> **What you should do**:
Among the entries, which lines carry the string "eraser"? Copy every one.

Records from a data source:
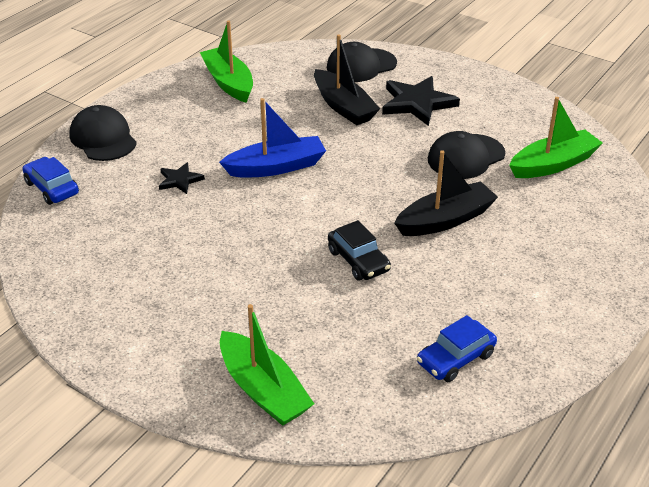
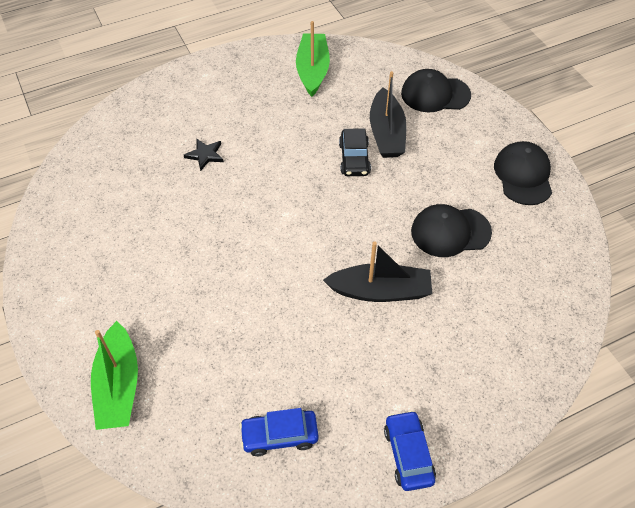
camera: 30 degrees right, 15 degrees up
(52, 188) = (113, 123): blue car -> blue car (408, 454)
(103, 138) = (180, 90): black cap -> black cap (523, 175)
(276, 167) = (286, 173): blue boat -> none
(358, 261) = (278, 298): black car -> black car (354, 159)
(417, 103) = (452, 155): black star -> none
(553, 164) = (524, 275): green boat -> none

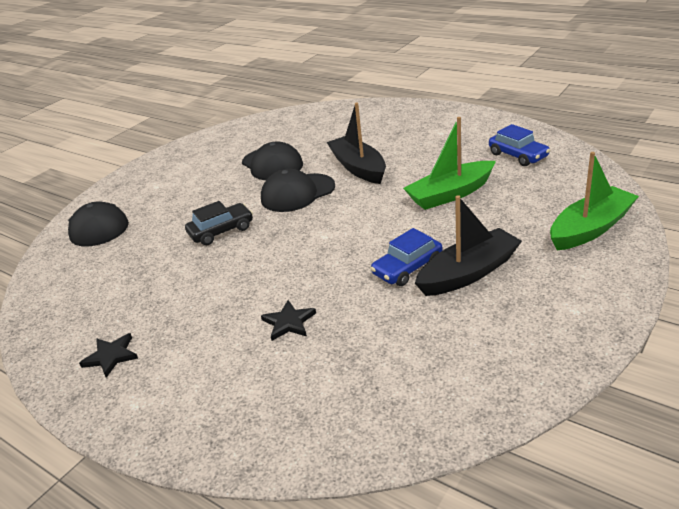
camera: 115 degrees left, 20 degrees down
(256, 73) = (111, 356): none -> black star
(312, 70) = (86, 313): green boat -> green boat (450, 194)
(386, 133) = (172, 228): black boat -> black boat (468, 273)
(408, 454) = (466, 120): blue car -> blue car (407, 268)
(523, 175) = (185, 158): black cap -> black cap (297, 193)

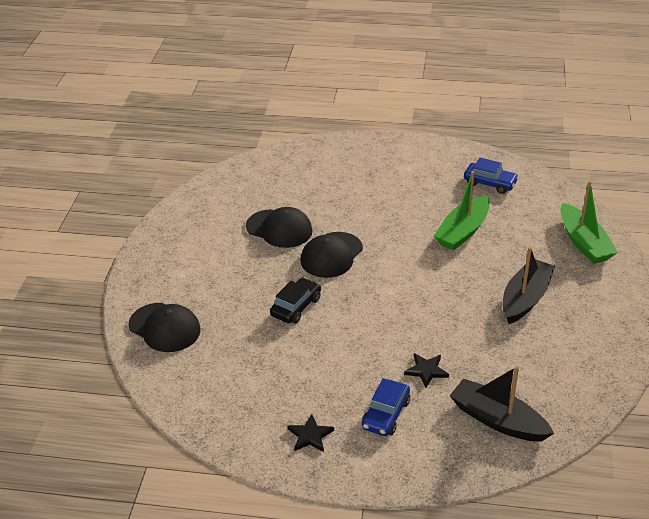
camera: 30 degrees left, 5 degrees up
(358, 168) = (365, 219): black boat -> black boat (497, 420)
(407, 268) = (479, 305): blue car -> blue car (385, 414)
(590, 228) = (584, 243): green boat -> green boat turned 135 degrees clockwise

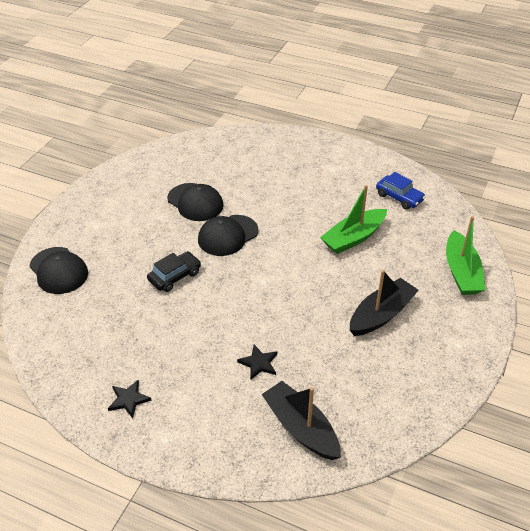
camera: 15 degrees right, 5 degrees up
(385, 414) = (203, 396): blue car -> none

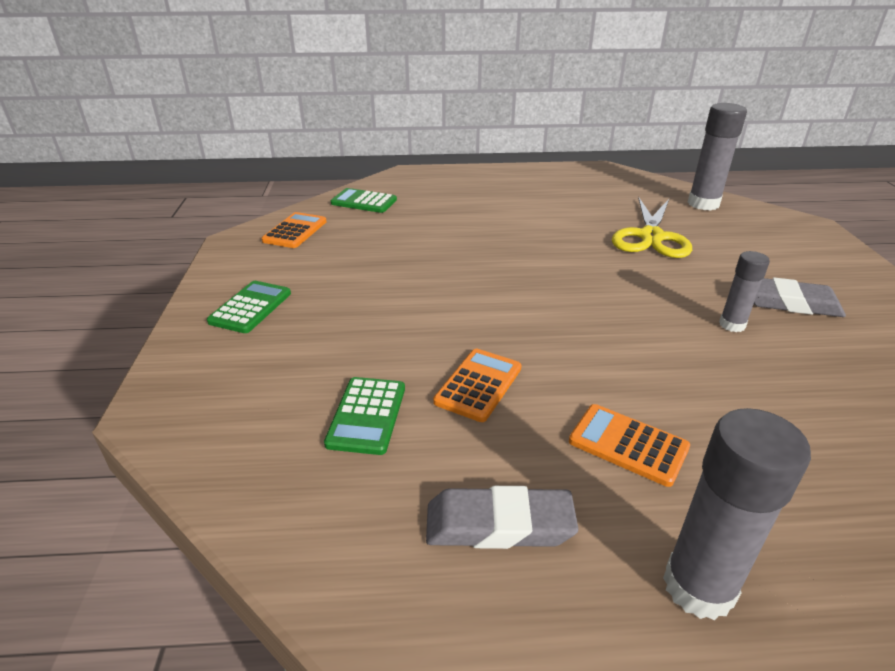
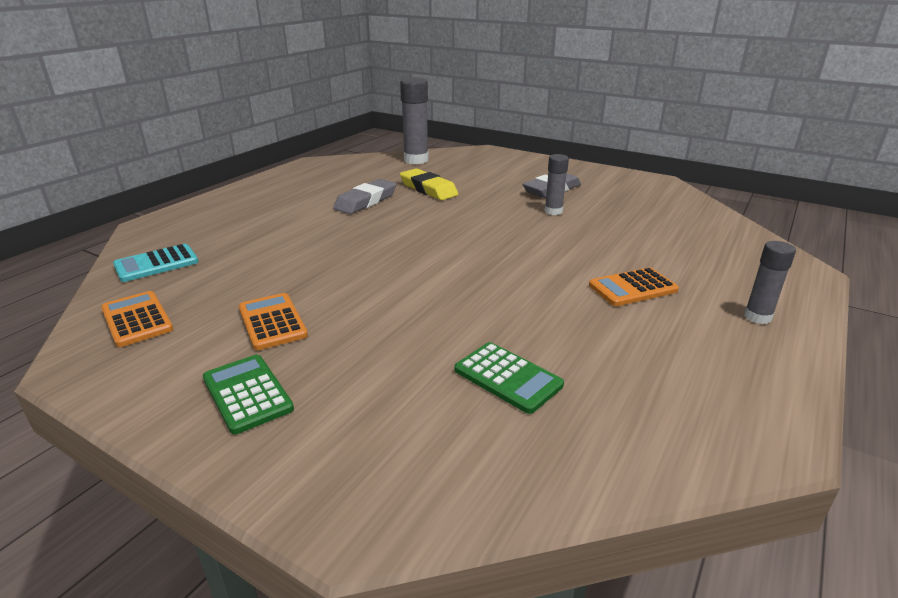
camera: 55 degrees left, 5 degrees down
(364, 202) = (156, 264): green calculator -> turquoise calculator
(478, 385) = (521, 314): orange calculator -> orange calculator (272, 322)
(499, 525) = (673, 362): grey eraser -> grey eraser (366, 201)
(651, 237) = (428, 189): yellow scissors -> yellow eraser
(698, 587) = (757, 317): grey glue stick -> grey glue stick, size x0.59

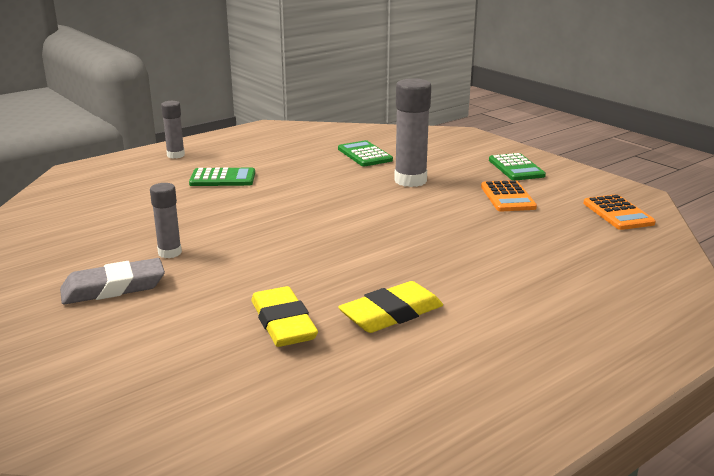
camera: 160 degrees left, 5 degrees down
(156, 264) = (642, 260): turquoise calculator -> none
(366, 201) = (391, 314): grey eraser -> yellow eraser
(416, 160) = (235, 423): grey glue stick -> grey glue stick (410, 180)
(632, 288) = (222, 178): orange calculator -> green calculator

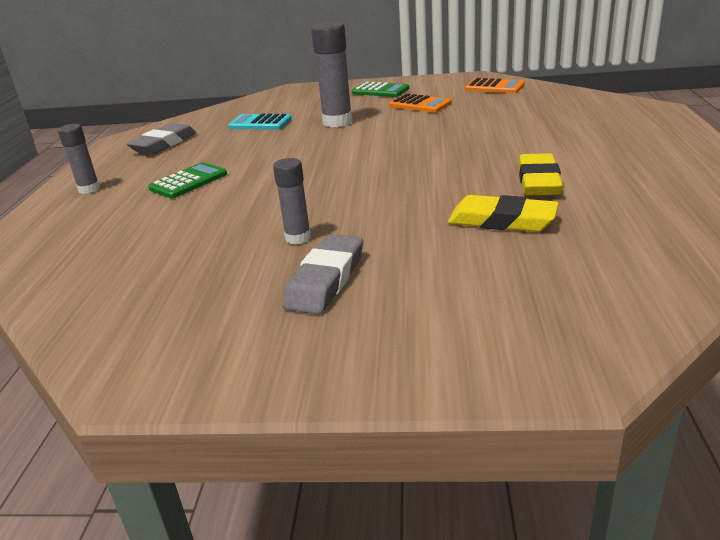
camera: 45 degrees left, 5 degrees up
(279, 142) = (164, 144): none -> grey eraser
(364, 155) = (260, 123): green calculator -> turquoise calculator

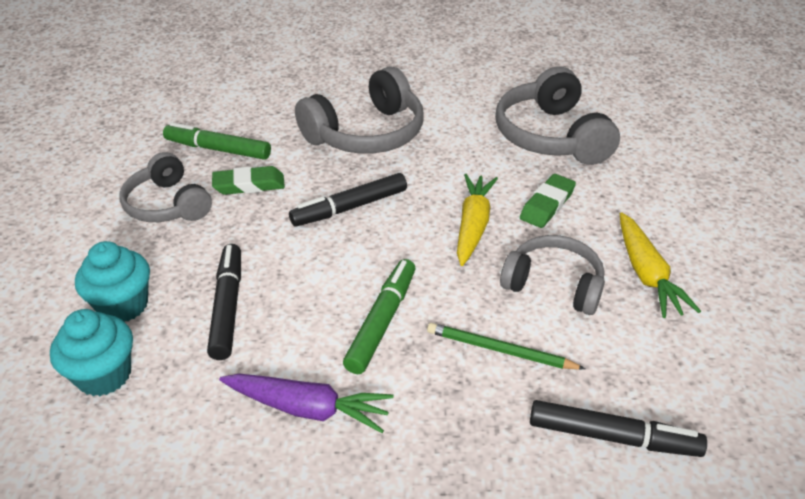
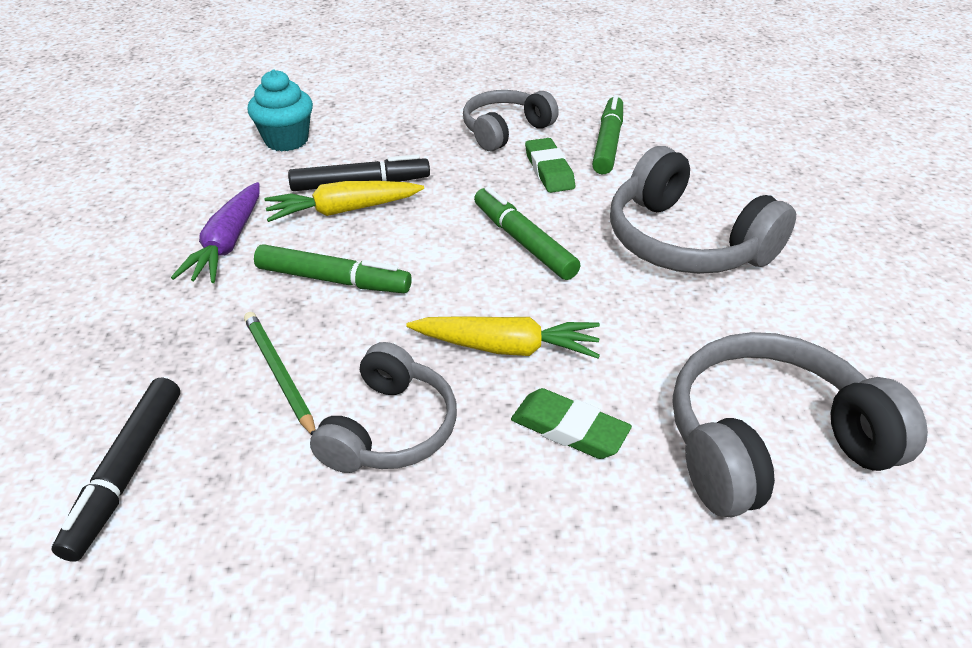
camera: 85 degrees right, 0 degrees up
(123, 305) = (364, 134): turquoise cupcake -> none
(350, 208) = (523, 242): black marker -> green marker
(500, 350) = (279, 373): green pencil -> green pencil turned 45 degrees counterclockwise
(646, 273) = (416, 548): yellow carrot -> yellow carrot (343, 210)

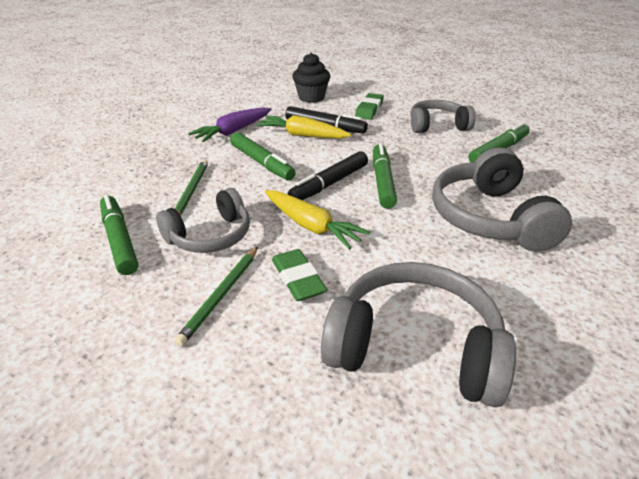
camera: 35 degrees right, 5 degrees down
(127, 472) = (90, 202): black marker -> black marker (329, 184)
(260, 507) = (119, 240): none -> green marker
(286, 140) = (311, 98): turquoise cupcake -> black cupcake
(504, 505) = (221, 296): none -> green pencil
(549, 170) = (441, 152): green eraser -> green eraser (369, 110)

> **Task result**:
(499, 525) = (673, 362): grey eraser -> grey eraser (366, 201)
(651, 237) = (428, 189): yellow scissors -> yellow eraser
(366, 201) = (391, 314): grey eraser -> yellow eraser
(279, 142) = (164, 144): none -> grey eraser
(549, 170) = (441, 152): green eraser -> green eraser (369, 110)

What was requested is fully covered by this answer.